Stored dataset items:
○ ○ ○ ○ ○ ○ ○
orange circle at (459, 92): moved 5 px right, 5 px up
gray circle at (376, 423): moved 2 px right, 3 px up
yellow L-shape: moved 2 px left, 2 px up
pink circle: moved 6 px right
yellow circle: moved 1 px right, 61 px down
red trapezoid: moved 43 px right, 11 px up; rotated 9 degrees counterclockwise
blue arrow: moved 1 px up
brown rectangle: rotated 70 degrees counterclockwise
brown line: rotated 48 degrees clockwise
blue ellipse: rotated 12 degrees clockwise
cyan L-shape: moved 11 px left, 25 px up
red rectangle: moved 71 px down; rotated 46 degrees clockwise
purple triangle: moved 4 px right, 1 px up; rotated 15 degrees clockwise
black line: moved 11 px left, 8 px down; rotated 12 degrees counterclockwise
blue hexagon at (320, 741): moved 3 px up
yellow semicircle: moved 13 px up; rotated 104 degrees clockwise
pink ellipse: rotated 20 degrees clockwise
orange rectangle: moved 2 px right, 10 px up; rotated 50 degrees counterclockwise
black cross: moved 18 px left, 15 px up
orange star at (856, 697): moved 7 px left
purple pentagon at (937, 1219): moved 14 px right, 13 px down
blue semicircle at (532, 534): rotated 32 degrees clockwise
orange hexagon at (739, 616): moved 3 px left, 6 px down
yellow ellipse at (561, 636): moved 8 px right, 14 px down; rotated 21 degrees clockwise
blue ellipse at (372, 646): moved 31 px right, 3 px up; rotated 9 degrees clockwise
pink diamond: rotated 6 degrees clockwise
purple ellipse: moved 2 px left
○ ○ ○ ○ ○ ○ ○
TASK TO CARRY OUT => Which lines above contain the word "semicircle"? Show each of them.

RESPONSE =>
yellow semicircle: moved 13 px up; rotated 104 degrees clockwise
blue semicircle at (532, 534): rotated 32 degrees clockwise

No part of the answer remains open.